What you need to do:
Give the lines of the material verbatim, from the first line to the line with "S101: switch (RESET, VDD)", including both.

═══ Supplied data ═══

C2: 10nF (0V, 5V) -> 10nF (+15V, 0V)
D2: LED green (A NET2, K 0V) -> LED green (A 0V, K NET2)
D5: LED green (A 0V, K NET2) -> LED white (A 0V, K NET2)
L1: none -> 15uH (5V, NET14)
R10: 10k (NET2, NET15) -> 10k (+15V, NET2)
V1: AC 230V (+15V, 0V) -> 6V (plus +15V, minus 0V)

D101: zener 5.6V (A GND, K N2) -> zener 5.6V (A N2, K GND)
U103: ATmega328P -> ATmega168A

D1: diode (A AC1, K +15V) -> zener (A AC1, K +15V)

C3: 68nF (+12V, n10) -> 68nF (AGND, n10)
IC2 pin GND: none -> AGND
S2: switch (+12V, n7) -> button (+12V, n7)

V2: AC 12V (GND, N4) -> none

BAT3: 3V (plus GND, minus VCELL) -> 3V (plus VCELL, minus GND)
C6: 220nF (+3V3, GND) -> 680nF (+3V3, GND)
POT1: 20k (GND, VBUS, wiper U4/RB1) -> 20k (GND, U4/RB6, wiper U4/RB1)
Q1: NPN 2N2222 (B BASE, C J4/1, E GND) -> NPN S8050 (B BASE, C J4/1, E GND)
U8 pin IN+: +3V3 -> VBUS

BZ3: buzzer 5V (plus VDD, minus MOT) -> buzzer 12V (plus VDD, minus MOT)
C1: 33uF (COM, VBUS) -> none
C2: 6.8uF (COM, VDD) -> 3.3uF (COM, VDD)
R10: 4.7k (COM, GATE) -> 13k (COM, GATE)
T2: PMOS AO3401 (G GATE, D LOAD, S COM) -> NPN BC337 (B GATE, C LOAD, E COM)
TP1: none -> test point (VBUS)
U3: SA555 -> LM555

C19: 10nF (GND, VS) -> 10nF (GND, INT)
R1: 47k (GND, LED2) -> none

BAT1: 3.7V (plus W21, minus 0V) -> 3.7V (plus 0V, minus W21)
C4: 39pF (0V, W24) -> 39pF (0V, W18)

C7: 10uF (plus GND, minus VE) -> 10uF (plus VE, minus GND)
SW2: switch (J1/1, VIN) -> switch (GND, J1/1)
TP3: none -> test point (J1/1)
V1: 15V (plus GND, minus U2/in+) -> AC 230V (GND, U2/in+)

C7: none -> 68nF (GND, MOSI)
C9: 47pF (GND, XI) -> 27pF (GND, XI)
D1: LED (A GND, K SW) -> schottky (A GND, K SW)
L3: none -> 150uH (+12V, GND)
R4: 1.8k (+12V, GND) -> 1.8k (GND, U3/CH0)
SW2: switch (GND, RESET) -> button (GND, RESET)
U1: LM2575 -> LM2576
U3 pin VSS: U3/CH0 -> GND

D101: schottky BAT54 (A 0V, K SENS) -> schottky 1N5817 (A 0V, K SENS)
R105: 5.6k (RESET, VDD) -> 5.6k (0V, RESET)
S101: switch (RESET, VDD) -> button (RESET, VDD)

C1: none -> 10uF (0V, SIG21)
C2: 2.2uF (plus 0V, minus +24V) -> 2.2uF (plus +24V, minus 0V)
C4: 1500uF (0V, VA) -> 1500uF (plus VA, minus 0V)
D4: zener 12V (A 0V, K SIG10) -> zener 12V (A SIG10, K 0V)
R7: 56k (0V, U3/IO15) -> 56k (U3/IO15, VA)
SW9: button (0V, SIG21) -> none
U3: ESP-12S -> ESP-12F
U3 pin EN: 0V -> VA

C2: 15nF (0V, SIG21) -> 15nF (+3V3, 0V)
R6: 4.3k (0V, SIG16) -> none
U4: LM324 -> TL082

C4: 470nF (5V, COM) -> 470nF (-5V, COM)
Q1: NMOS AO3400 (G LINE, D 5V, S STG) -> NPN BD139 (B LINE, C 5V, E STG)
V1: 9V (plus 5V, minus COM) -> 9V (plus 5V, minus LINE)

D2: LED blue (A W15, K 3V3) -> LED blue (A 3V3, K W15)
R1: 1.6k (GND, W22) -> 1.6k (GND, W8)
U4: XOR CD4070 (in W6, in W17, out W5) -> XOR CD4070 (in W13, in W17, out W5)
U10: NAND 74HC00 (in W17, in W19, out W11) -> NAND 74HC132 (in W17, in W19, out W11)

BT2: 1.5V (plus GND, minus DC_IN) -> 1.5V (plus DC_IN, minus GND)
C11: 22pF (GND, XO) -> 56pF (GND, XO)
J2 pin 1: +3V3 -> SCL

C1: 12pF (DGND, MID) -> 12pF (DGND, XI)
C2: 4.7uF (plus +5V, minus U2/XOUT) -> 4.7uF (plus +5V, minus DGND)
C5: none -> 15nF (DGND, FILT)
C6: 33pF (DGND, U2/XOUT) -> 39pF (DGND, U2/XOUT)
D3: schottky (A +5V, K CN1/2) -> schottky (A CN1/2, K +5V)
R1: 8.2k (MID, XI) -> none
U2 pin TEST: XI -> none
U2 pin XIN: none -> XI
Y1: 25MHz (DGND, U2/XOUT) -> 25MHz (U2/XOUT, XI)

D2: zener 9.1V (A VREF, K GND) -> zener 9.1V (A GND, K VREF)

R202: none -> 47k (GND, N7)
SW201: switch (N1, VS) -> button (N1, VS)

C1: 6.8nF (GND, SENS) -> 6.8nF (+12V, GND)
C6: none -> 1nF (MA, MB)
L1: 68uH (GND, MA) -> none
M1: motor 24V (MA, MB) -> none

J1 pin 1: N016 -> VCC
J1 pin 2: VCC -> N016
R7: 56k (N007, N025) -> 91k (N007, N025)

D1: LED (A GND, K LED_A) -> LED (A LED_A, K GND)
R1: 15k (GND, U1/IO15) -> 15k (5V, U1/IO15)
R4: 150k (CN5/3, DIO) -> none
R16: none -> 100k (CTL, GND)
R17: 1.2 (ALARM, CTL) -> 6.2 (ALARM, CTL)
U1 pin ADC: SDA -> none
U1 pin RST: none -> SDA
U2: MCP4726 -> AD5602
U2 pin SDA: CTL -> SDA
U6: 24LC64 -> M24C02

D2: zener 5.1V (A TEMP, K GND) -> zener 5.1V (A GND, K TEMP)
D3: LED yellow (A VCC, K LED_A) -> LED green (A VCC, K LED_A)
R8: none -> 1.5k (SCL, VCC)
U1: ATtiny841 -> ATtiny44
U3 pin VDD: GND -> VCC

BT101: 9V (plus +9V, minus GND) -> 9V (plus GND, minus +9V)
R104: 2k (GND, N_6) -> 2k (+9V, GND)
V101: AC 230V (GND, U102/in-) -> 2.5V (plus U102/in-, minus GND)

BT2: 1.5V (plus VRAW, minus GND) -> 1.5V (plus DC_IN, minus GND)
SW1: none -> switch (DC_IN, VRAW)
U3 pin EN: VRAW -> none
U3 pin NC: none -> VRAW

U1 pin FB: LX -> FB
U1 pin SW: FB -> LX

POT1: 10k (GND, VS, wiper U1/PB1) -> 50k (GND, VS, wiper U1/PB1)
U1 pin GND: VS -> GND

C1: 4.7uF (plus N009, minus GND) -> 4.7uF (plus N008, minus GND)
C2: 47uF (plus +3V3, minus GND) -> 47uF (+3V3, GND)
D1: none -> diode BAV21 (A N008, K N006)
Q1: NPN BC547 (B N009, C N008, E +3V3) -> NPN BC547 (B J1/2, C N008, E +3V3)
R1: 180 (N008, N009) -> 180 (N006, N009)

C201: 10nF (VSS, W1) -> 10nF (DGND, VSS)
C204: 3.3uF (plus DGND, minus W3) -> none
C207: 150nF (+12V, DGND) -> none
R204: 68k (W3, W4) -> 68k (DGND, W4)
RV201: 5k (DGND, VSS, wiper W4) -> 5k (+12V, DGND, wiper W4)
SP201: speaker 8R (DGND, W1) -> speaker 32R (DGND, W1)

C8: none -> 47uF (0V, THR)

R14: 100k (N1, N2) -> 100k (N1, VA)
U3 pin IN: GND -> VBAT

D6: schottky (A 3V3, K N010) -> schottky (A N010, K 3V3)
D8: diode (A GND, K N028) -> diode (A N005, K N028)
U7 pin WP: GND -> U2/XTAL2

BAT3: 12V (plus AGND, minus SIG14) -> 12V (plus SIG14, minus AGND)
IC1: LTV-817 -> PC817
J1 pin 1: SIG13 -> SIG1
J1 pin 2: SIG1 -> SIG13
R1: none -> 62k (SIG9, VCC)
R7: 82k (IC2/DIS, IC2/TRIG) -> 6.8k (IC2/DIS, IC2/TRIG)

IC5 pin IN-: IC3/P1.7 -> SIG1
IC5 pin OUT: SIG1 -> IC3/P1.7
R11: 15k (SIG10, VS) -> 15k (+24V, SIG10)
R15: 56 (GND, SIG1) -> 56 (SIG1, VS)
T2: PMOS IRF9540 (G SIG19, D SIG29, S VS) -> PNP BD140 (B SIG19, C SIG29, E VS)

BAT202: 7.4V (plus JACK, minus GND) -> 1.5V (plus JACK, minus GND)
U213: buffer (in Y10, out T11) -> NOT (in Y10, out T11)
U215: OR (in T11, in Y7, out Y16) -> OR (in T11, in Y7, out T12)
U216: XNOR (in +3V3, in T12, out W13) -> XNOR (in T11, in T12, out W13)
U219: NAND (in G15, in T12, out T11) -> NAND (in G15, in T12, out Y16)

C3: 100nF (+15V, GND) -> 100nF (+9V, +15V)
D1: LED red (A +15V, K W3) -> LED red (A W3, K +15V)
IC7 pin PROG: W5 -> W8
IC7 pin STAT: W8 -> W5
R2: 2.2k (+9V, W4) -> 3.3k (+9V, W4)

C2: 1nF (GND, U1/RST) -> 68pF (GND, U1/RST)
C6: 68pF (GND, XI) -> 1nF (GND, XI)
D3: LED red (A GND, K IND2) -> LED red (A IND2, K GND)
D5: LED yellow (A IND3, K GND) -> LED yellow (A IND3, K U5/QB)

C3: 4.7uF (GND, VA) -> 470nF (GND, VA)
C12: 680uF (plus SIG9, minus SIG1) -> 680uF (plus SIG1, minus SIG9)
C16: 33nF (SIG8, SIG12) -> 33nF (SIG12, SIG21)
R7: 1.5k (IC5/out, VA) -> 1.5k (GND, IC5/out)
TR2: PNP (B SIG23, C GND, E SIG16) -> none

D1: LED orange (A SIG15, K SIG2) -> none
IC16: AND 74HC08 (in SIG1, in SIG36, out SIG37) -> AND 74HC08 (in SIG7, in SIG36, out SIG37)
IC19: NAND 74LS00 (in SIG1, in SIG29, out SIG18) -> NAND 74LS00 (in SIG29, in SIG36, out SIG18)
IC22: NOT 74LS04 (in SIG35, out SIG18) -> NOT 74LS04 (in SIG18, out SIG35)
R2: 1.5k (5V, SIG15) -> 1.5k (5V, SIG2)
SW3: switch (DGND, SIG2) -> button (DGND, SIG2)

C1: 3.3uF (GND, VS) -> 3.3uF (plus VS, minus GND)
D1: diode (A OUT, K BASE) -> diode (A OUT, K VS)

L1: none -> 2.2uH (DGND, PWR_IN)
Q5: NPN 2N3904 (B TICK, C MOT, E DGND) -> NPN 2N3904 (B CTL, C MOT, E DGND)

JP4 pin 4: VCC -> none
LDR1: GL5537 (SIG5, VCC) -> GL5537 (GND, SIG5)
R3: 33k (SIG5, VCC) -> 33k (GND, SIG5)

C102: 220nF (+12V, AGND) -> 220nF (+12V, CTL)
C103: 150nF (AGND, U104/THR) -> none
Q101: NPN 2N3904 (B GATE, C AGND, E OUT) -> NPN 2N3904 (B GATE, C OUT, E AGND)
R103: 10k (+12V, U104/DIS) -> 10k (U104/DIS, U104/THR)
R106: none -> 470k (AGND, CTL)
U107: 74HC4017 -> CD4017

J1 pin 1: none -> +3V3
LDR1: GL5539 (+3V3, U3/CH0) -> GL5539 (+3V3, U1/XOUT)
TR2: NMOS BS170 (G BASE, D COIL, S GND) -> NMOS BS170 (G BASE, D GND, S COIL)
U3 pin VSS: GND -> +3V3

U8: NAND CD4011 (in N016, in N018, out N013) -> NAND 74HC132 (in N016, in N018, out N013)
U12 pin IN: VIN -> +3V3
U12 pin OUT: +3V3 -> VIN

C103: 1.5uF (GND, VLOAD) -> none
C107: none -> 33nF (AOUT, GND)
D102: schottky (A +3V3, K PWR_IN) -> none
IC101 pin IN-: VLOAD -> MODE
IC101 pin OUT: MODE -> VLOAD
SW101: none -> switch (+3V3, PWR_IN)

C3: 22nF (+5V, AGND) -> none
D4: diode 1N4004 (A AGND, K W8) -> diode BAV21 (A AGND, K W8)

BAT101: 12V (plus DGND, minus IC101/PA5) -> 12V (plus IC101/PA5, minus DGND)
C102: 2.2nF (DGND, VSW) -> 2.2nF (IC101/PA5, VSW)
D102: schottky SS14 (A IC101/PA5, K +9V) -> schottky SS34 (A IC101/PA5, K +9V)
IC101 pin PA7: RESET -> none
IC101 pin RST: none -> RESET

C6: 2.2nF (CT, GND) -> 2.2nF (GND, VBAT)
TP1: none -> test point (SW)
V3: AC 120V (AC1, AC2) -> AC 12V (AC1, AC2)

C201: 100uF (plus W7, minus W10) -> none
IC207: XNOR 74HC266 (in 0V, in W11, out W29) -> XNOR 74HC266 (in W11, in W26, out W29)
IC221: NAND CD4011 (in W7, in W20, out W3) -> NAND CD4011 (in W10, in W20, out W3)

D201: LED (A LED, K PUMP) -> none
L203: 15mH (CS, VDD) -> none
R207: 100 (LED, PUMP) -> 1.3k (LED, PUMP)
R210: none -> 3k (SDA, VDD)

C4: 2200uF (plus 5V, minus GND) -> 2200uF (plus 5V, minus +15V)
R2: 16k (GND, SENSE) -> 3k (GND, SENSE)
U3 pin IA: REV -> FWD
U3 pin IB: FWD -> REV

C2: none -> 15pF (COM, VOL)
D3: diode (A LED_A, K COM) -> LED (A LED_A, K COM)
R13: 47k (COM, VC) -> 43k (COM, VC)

═══

Solution:
C2: 10nF (0V, 5V) -> 10nF (+15V, 0V)
D2: LED green (A NET2, K 0V) -> LED green (A 0V, K NET2)
D5: LED green (A 0V, K NET2) -> LED white (A 0V, K NET2)
L1: none -> 15uH (5V, NET14)
R10: 10k (NET2, NET15) -> 10k (+15V, NET2)
V1: AC 230V (+15V, 0V) -> 6V (plus +15V, minus 0V)

D101: zener 5.6V (A GND, K N2) -> zener 5.6V (A N2, K GND)
U103: ATmega328P -> ATmega168A

D1: diode (A AC1, K +15V) -> zener (A AC1, K +15V)

C3: 68nF (+12V, n10) -> 68nF (AGND, n10)
IC2 pin GND: none -> AGND
S2: switch (+12V, n7) -> button (+12V, n7)

V2: AC 12V (GND, N4) -> none

BAT3: 3V (plus GND, minus VCELL) -> 3V (plus VCELL, minus GND)
C6: 220nF (+3V3, GND) -> 680nF (+3V3, GND)
POT1: 20k (GND, VBUS, wiper U4/RB1) -> 20k (GND, U4/RB6, wiper U4/RB1)
Q1: NPN 2N2222 (B BASE, C J4/1, E GND) -> NPN S8050 (B BASE, C J4/1, E GND)
U8 pin IN+: +3V3 -> VBUS

BZ3: buzzer 5V (plus VDD, minus MOT) -> buzzer 12V (plus VDD, minus MOT)
C1: 33uF (COM, VBUS) -> none
C2: 6.8uF (COM, VDD) -> 3.3uF (COM, VDD)
R10: 4.7k (COM, GATE) -> 13k (COM, GATE)
T2: PMOS AO3401 (G GATE, D LOAD, S COM) -> NPN BC337 (B GATE, C LOAD, E COM)
TP1: none -> test point (VBUS)
U3: SA555 -> LM555

C19: 10nF (GND, VS) -> 10nF (GND, INT)
R1: 47k (GND, LED2) -> none

BAT1: 3.7V (plus W21, minus 0V) -> 3.7V (plus 0V, minus W21)
C4: 39pF (0V, W24) -> 39pF (0V, W18)

C7: 10uF (plus GND, minus VE) -> 10uF (plus VE, minus GND)
SW2: switch (J1/1, VIN) -> switch (GND, J1/1)
TP3: none -> test point (J1/1)
V1: 15V (plus GND, minus U2/in+) -> AC 230V (GND, U2/in+)

C7: none -> 68nF (GND, MOSI)
C9: 47pF (GND, XI) -> 27pF (GND, XI)
D1: LED (A GND, K SW) -> schottky (A GND, K SW)
L3: none -> 150uH (+12V, GND)
R4: 1.8k (+12V, GND) -> 1.8k (GND, U3/CH0)
SW2: switch (GND, RESET) -> button (GND, RESET)
U1: LM2575 -> LM2576
U3 pin VSS: U3/CH0 -> GND

D101: schottky BAT54 (A 0V, K SENS) -> schottky 1N5817 (A 0V, K SENS)
R105: 5.6k (RESET, VDD) -> 5.6k (0V, RESET)
S101: switch (RESET, VDD) -> button (RESET, VDD)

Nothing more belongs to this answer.